▶ [Data records]
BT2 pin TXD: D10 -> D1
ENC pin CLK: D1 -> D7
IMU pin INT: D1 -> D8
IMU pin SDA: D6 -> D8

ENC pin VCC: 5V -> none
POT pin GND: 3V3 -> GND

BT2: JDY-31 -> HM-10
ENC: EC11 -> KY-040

* * *

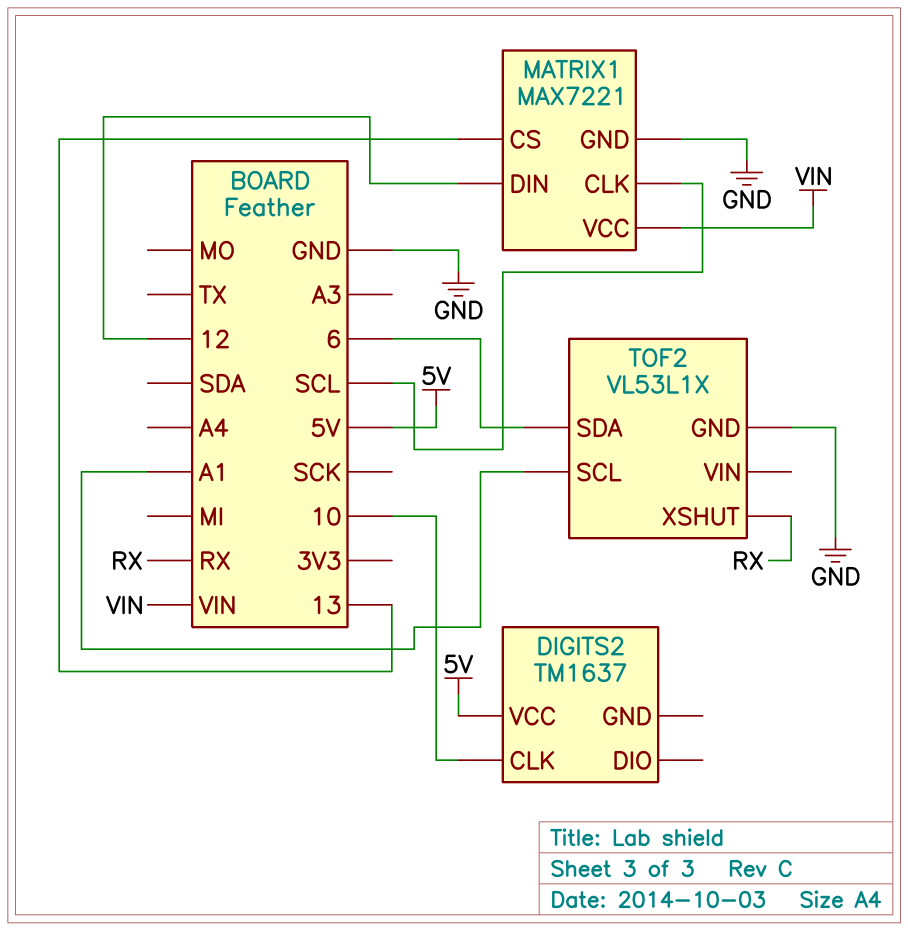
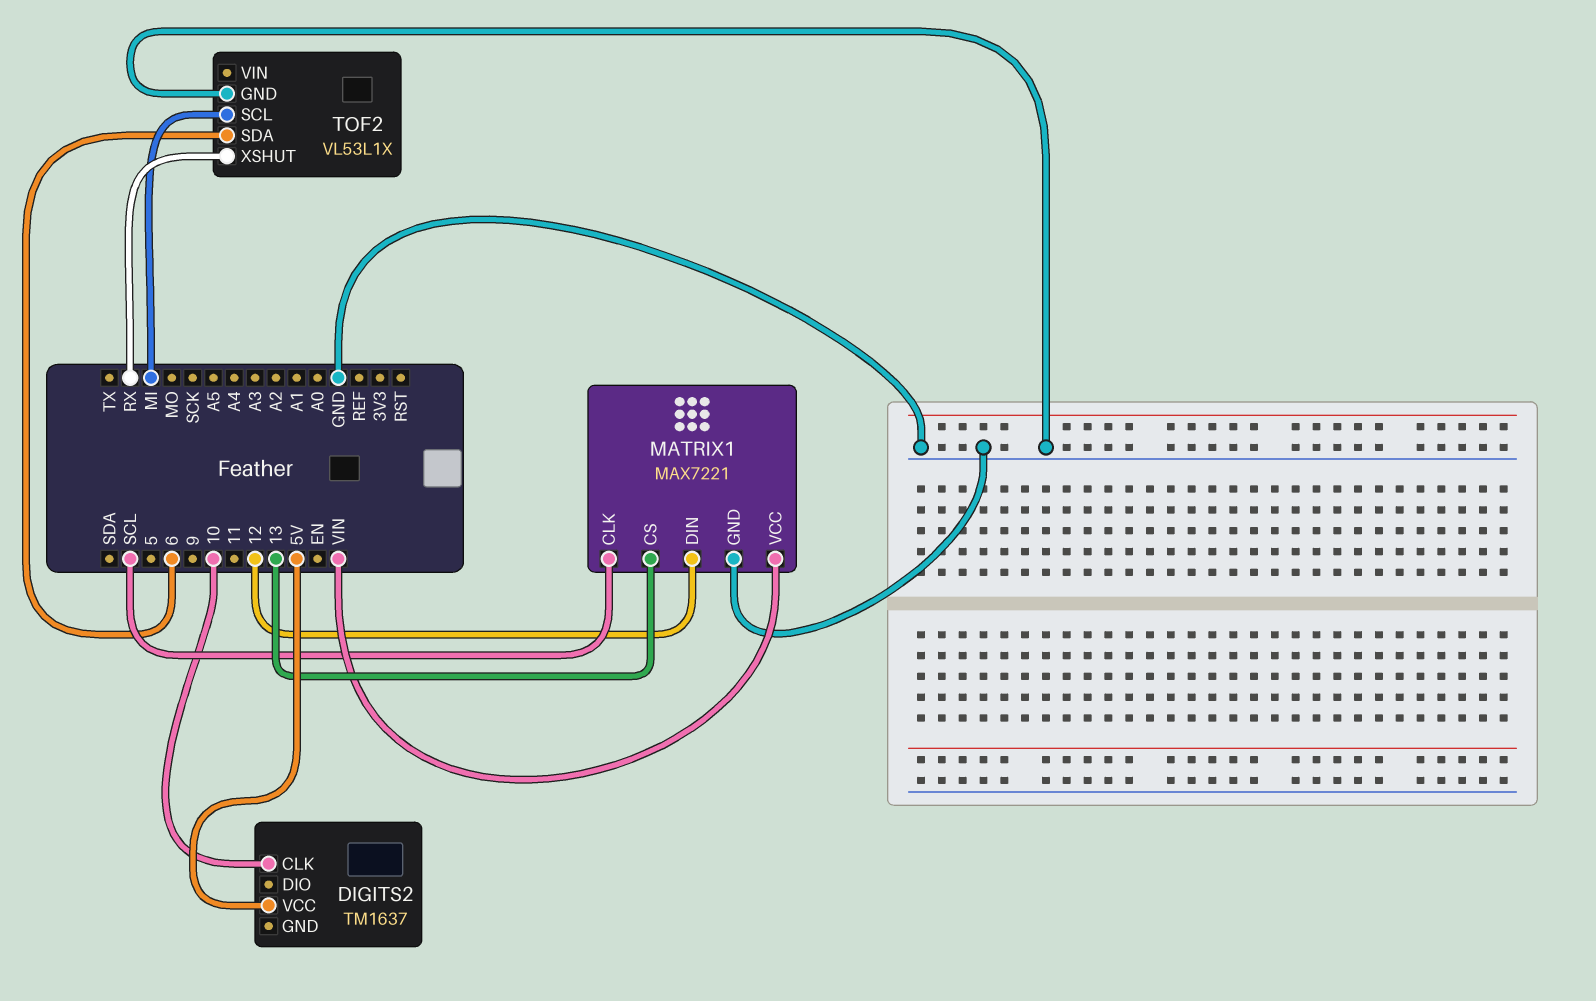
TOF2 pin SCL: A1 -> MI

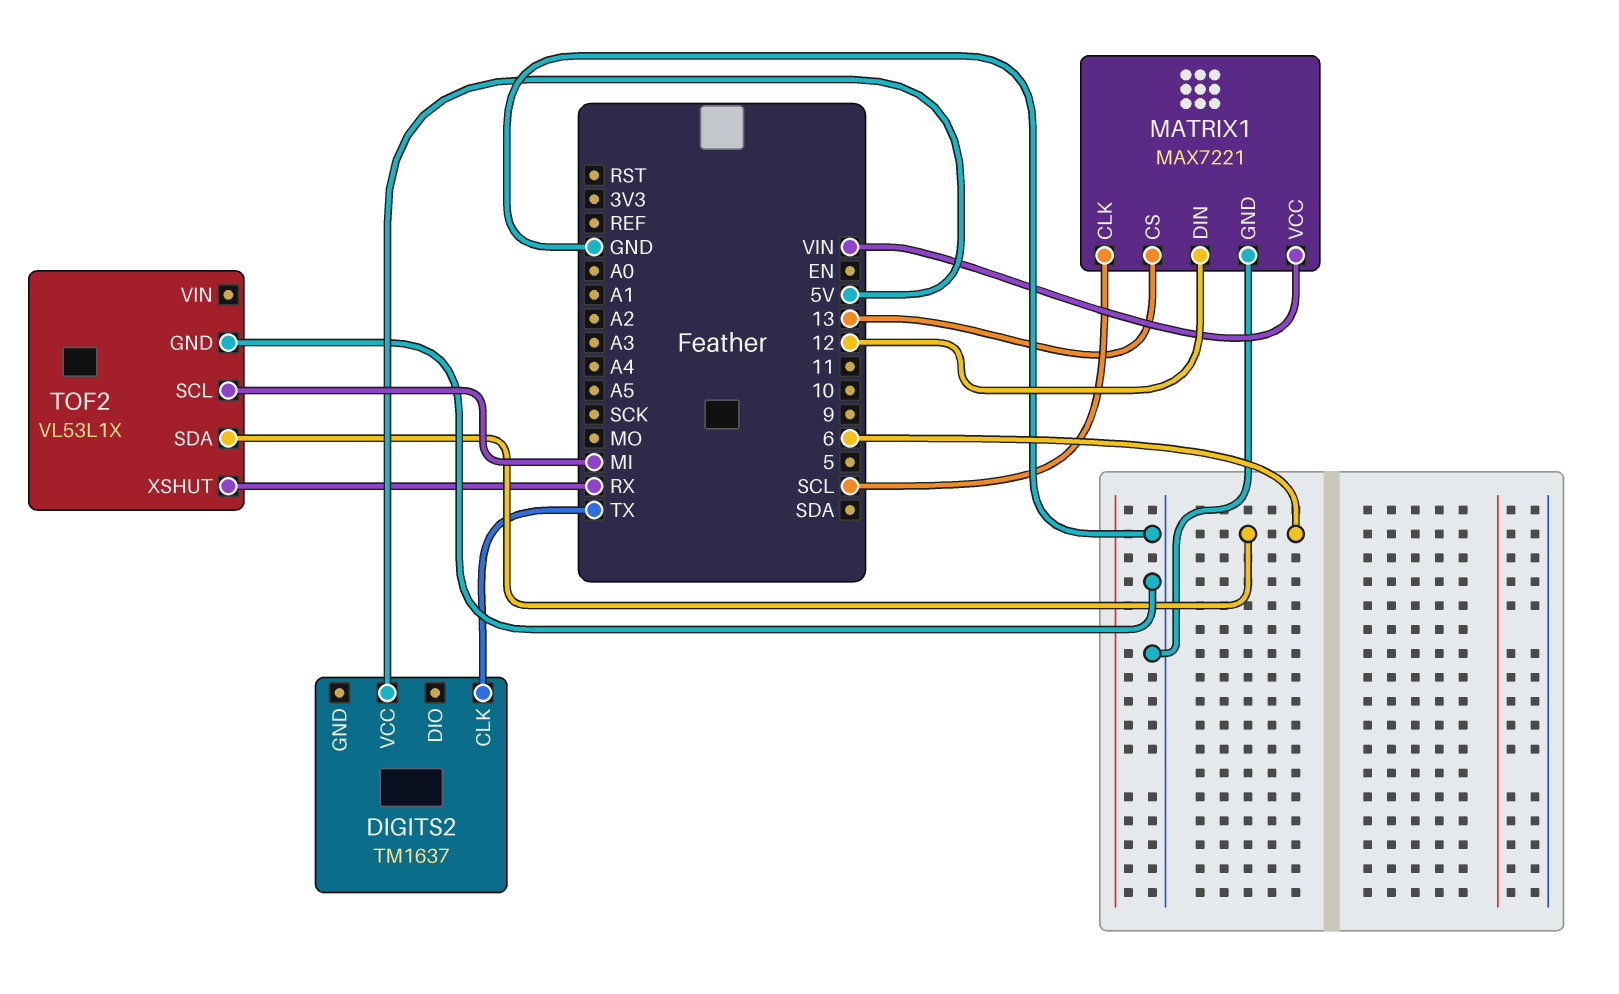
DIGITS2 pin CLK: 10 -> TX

▶ [Problem] Above are the entries. Copy exactly the part that opens with the line containing "BT2 pin TXD: D10 -> D1" and closes with the line containing "ENC: EC11 -> KY-040", and no more.

▶ [Your solution]
BT2 pin TXD: D10 -> D1
ENC pin CLK: D1 -> D7
IMU pin INT: D1 -> D8
IMU pin SDA: D6 -> D8

ENC pin VCC: 5V -> none
POT pin GND: 3V3 -> GND

BT2: JDY-31 -> HM-10
ENC: EC11 -> KY-040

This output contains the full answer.